* [Problem requirements]
The entries below hold a line with "(560, 317) = (214, 358): brown" and a line with "(719, 216) = (445, 620): brown". Return those lines and all that lie between them, exactly and only.

___ Excerpted data

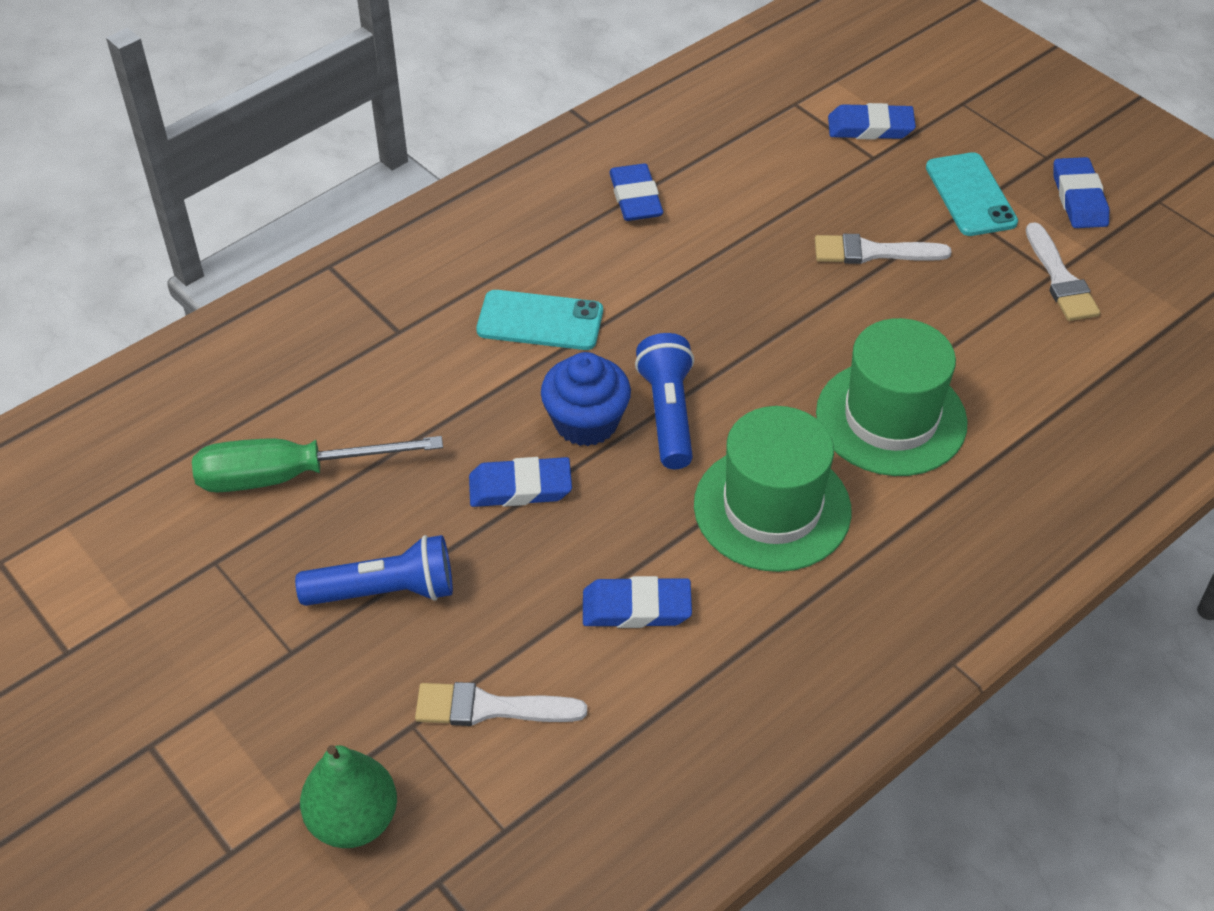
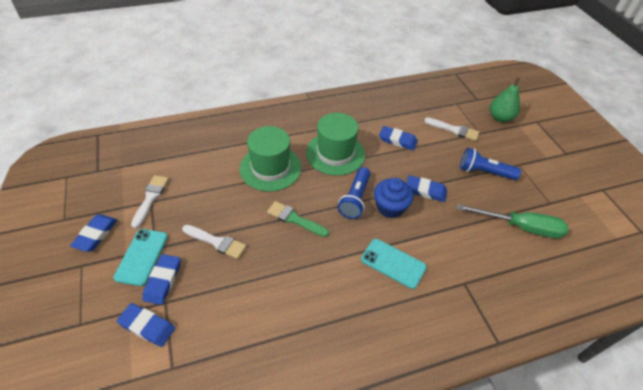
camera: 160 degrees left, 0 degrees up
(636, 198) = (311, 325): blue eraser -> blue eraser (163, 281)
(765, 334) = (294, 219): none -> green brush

______
___ Excerpted data

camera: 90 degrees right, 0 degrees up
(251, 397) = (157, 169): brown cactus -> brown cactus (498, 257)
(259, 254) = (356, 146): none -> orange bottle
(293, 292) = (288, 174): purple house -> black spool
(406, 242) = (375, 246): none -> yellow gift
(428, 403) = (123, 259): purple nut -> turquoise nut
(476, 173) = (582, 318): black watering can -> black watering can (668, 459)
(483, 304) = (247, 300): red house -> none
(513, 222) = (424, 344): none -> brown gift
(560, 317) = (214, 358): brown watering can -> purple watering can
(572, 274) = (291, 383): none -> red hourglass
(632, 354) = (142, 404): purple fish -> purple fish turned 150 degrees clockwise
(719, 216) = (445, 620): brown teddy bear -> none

______

* [Answer to this problem]
(560, 317) = (214, 358): brown watering can -> purple watering can
(572, 274) = (291, 383): none -> red hourglass
(632, 354) = (142, 404): purple fish -> purple fish turned 150 degrees clockwise
(719, 216) = (445, 620): brown teddy bear -> none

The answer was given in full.